Description of the task - Take the entries below and print, exactly, the stretch from the line containing "camera: 55 degrees right, 0 degrees up" through the line containing "(699, 265) = (625, 332): none -> brown eraser", both included.

Raw data -

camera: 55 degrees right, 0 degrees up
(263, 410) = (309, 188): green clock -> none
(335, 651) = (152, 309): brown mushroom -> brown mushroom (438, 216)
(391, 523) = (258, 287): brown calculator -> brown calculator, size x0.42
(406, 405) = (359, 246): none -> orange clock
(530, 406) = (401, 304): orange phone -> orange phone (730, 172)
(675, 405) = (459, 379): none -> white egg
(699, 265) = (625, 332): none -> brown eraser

---

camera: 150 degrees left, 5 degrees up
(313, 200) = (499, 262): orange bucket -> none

* * *

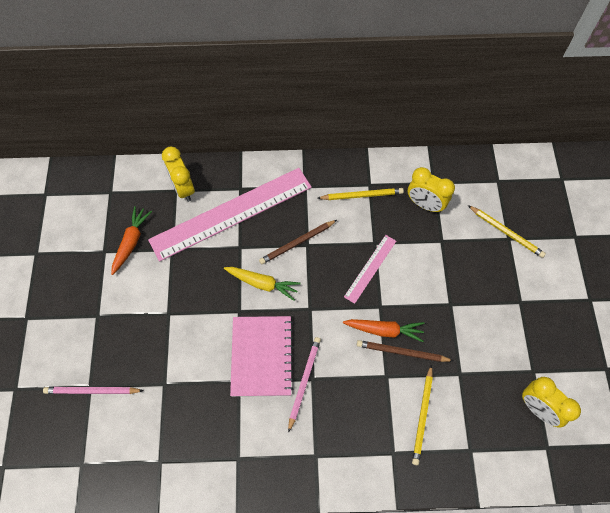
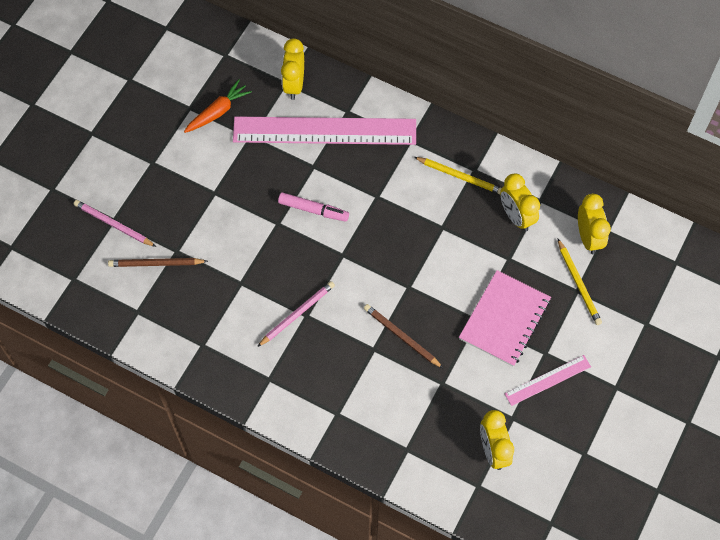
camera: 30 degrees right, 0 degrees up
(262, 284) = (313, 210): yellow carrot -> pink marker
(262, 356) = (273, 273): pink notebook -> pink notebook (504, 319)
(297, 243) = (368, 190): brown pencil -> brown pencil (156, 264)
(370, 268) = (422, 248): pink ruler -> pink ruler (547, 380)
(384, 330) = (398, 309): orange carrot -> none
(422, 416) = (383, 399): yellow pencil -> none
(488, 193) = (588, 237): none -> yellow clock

Result below -
camera: 55 degrees right, 0 degrees up
(263, 410) = (309, 188): green clock -> none
(335, 651) = (152, 309): brown mushroom -> brown mushroom (438, 216)
(391, 523) = (258, 287): brown calculator -> brown calculator, size x0.42
(406, 405) = (359, 246): none -> orange clock
(530, 406) = (401, 304): orange phone -> orange phone (730, 172)
(675, 405) = (459, 379): none -> white egg
(699, 265) = (625, 332): none -> brown eraser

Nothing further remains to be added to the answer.